--- start GIVEN RECORDS ---

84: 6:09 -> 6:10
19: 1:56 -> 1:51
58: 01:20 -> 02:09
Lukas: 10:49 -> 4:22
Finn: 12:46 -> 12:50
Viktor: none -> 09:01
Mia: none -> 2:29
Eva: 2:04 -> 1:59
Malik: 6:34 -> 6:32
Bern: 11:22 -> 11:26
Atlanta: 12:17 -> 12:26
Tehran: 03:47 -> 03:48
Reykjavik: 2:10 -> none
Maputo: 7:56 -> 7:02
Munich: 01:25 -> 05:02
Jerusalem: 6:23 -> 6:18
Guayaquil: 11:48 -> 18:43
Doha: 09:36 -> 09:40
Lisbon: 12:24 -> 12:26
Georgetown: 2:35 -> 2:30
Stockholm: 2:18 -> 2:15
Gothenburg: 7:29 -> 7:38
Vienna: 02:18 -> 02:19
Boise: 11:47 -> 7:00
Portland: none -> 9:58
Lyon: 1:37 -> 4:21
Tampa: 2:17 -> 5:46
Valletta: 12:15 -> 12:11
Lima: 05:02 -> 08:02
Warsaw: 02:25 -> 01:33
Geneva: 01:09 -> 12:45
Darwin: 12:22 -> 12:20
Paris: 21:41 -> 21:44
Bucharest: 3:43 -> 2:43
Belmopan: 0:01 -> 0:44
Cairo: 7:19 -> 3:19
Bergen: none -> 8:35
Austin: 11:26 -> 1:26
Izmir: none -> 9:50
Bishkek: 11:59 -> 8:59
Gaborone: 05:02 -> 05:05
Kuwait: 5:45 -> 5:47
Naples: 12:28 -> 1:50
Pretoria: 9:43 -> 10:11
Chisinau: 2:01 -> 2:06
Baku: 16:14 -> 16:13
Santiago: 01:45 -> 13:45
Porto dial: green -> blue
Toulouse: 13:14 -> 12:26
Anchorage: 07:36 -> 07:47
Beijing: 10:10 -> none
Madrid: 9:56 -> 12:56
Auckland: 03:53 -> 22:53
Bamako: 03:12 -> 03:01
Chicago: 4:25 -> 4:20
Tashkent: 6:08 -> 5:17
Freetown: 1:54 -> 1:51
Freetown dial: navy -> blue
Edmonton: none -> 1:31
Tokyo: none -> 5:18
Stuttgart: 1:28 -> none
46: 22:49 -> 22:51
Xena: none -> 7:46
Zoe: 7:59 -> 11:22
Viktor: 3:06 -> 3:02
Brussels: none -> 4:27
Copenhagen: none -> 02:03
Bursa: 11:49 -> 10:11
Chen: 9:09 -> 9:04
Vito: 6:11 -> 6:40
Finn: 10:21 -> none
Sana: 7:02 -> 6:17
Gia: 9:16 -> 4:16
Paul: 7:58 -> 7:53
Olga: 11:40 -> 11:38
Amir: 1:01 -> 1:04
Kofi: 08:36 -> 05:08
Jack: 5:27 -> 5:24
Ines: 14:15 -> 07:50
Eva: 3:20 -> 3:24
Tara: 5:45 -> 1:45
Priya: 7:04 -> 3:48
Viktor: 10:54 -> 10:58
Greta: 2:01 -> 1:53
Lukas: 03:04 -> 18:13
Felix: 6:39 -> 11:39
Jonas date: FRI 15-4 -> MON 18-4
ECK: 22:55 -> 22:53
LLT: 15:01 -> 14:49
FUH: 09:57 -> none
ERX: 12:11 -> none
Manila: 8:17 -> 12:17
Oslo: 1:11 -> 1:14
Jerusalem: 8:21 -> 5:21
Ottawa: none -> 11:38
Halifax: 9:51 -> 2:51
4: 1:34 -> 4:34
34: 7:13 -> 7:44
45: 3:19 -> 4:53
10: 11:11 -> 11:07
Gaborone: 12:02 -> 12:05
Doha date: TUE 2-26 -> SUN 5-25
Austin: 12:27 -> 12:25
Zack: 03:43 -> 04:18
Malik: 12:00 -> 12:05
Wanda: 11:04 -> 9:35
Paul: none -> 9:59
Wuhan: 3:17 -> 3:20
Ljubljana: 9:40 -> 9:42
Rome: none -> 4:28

--- end GIVEN RECORDS ---

Pick out every line in the records above that contains the string "blue", matching case exactly.

- _THE REPLY_
Porto dial: green -> blue
Freetown dial: navy -> blue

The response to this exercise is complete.